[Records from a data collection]
━━━━━━━━━━━━━━━━

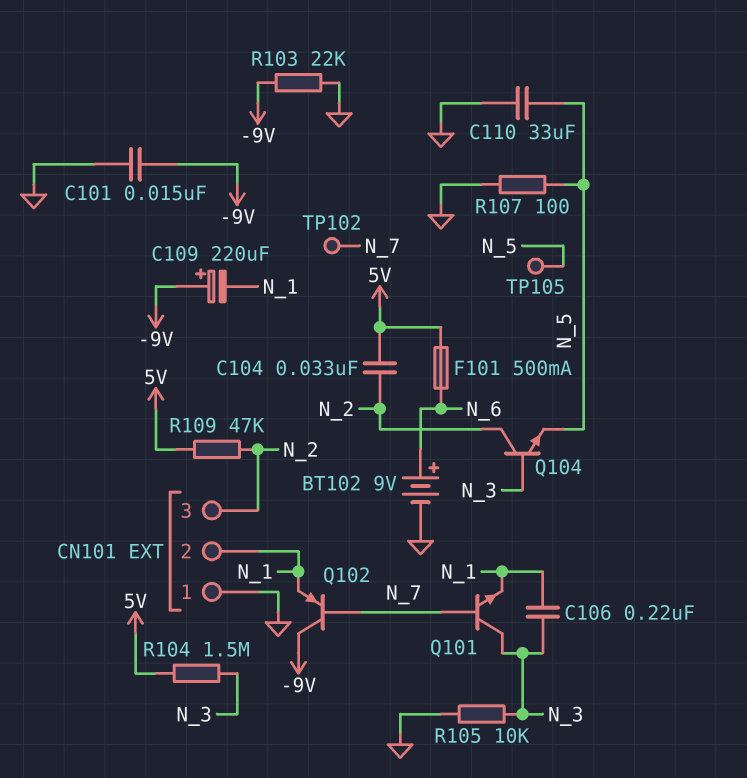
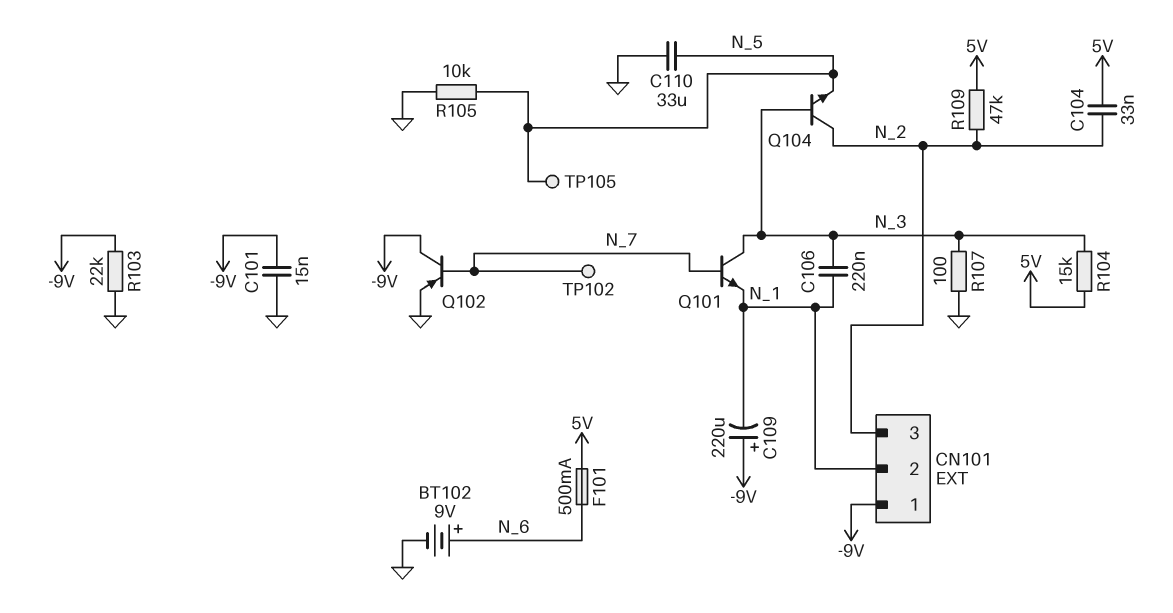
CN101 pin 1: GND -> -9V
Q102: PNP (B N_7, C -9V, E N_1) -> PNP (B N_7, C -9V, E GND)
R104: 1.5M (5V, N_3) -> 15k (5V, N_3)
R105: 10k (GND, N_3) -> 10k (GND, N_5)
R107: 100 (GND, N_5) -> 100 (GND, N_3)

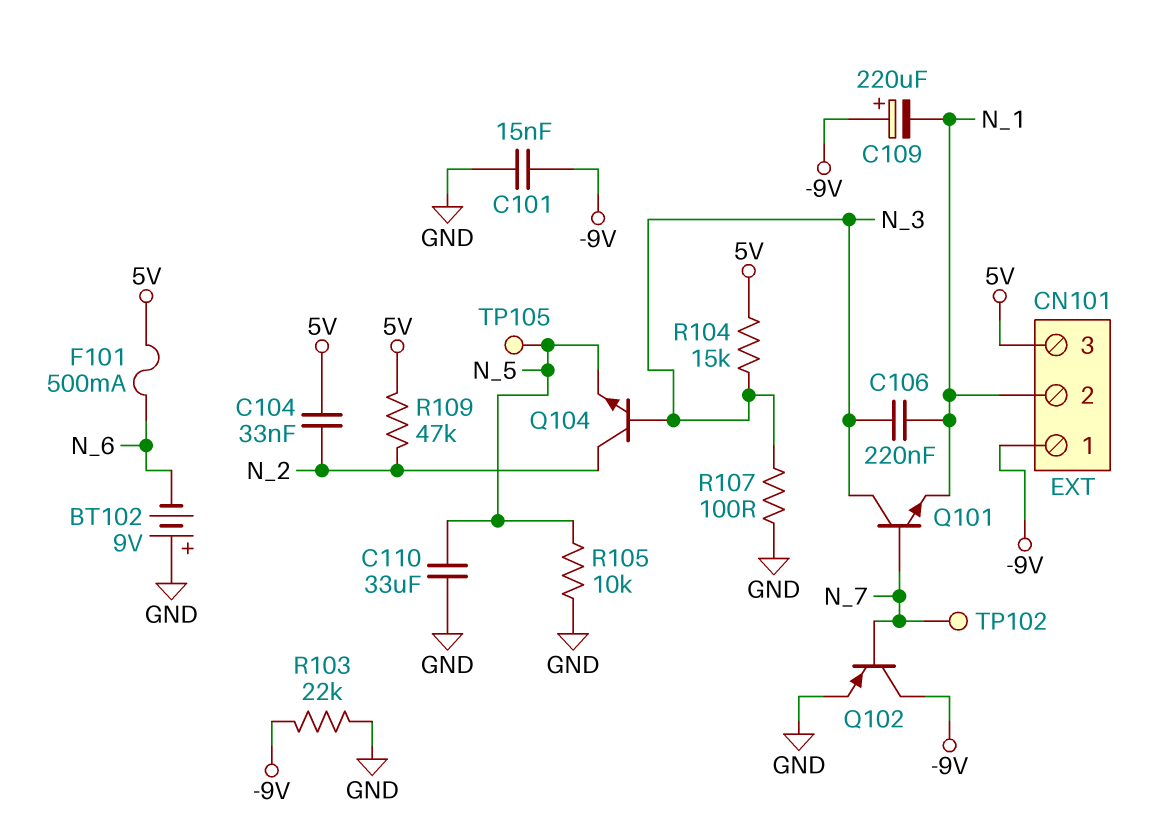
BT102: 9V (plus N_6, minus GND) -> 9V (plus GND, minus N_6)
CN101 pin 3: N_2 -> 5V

━━━━━━━━━━━━━━━━

__Work to complete__.
Up to and including the last line above, starting with the line that contains "BT102: 9V (plus", return each line exactly and nothing else.

__Result of this task__.
BT102: 9V (plus N_6, minus GND) -> 9V (plus GND, minus N_6)
CN101 pin 3: N_2 -> 5V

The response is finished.